> EXERCISE DIRECTIONS:
Print the entries exactly as they appear, and omit any images.

Change detection outputs:

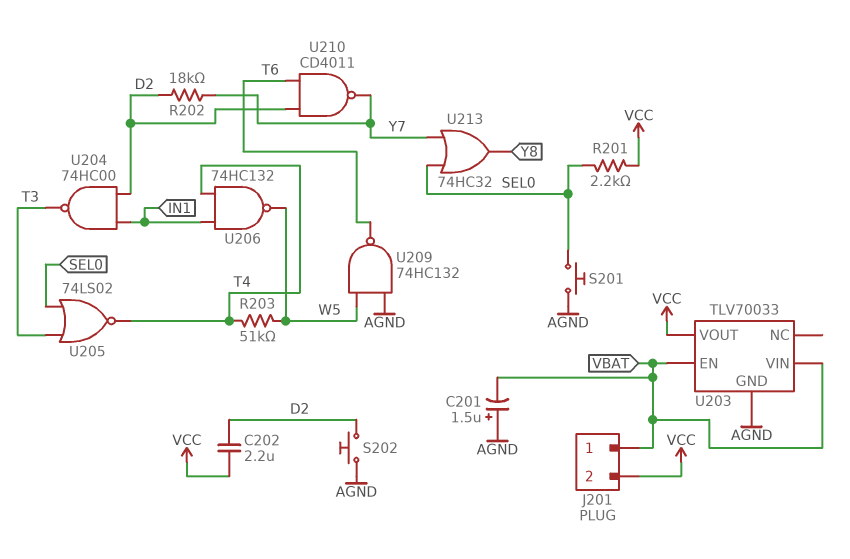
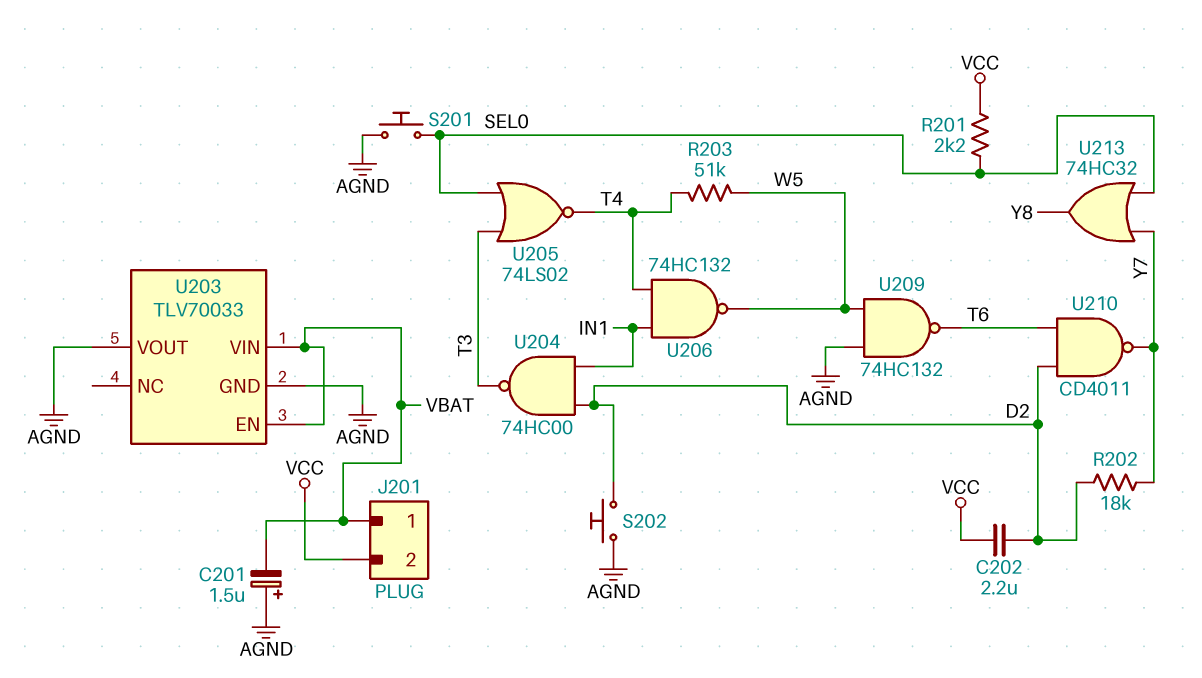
U203 pin VOUT: VCC -> AGND

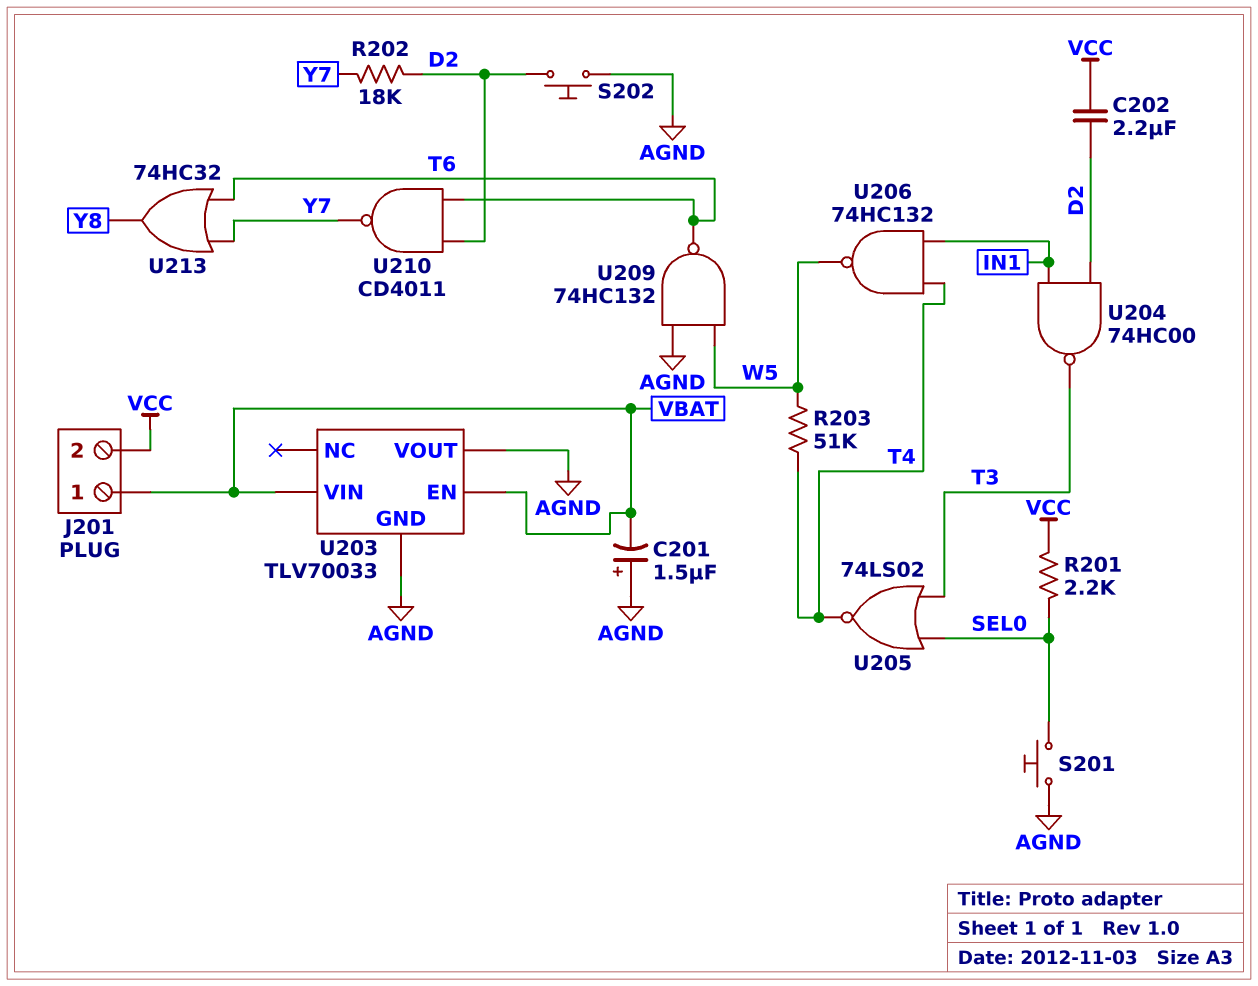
U213: OR 74HC32 (in SEL0, in Y7, out Y8) -> OR 74HC32 (in T6, in Y7, out Y8)

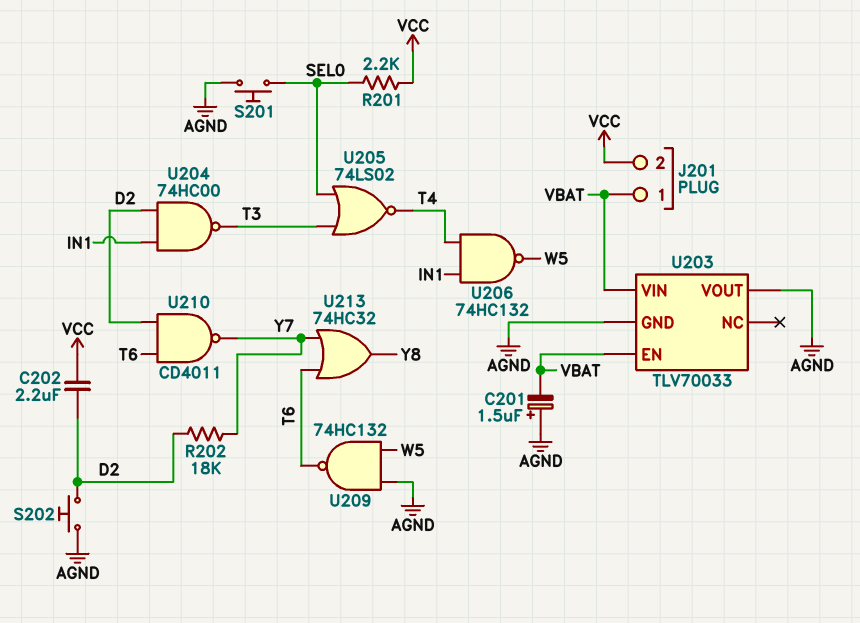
R203: 51k (T4, W5) -> none

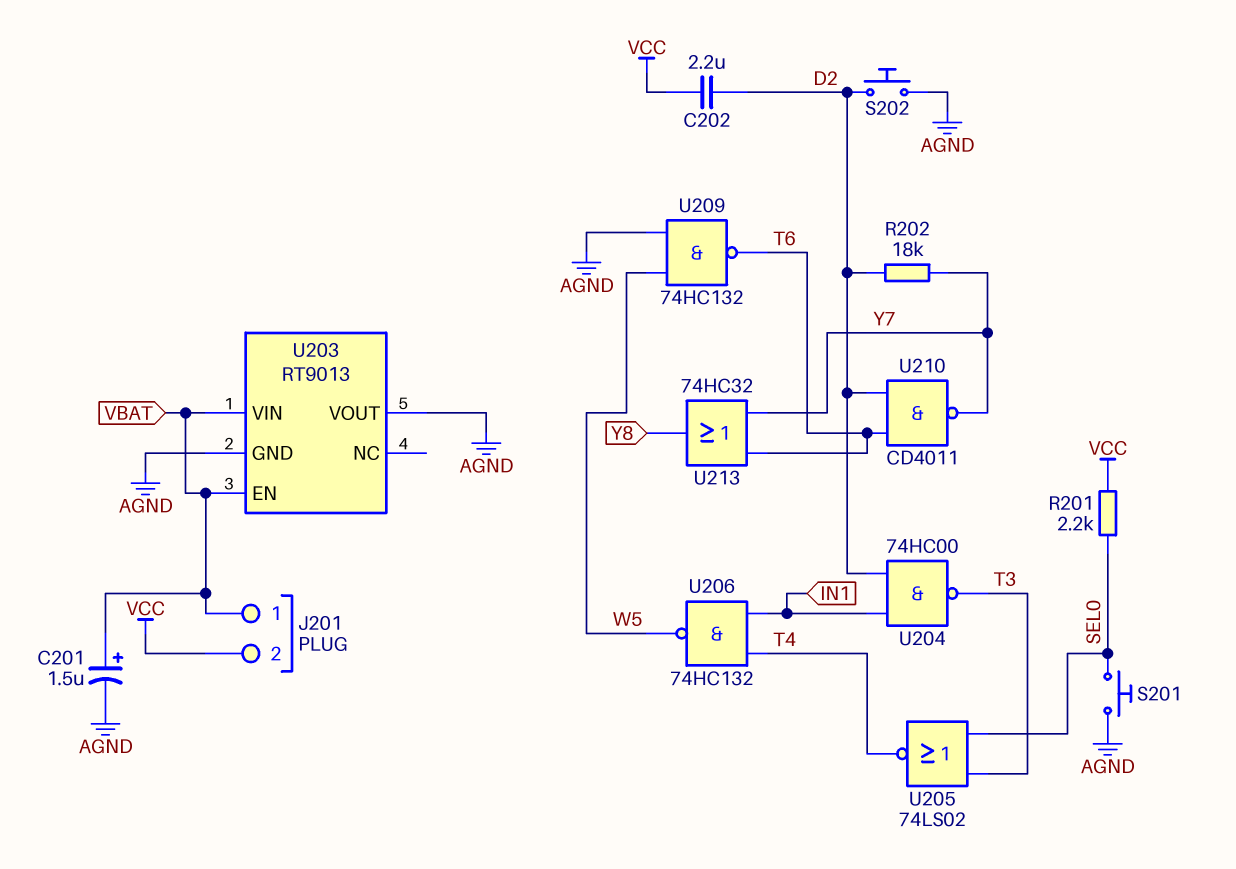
C201: 1.5uF (plus AGND, minus VBAT) -> 1.5uF (plus VBAT, minus AGND)
U203: TLV70033 -> RT9013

> RESPONSE BOX:
U203 pin VOUT: VCC -> AGND

U213: OR 74HC32 (in SEL0, in Y7, out Y8) -> OR 74HC32 (in T6, in Y7, out Y8)

R203: 51k (T4, W5) -> none

C201: 1.5uF (plus AGND, minus VBAT) -> 1.5uF (plus VBAT, minus AGND)
U203: TLV70033 -> RT9013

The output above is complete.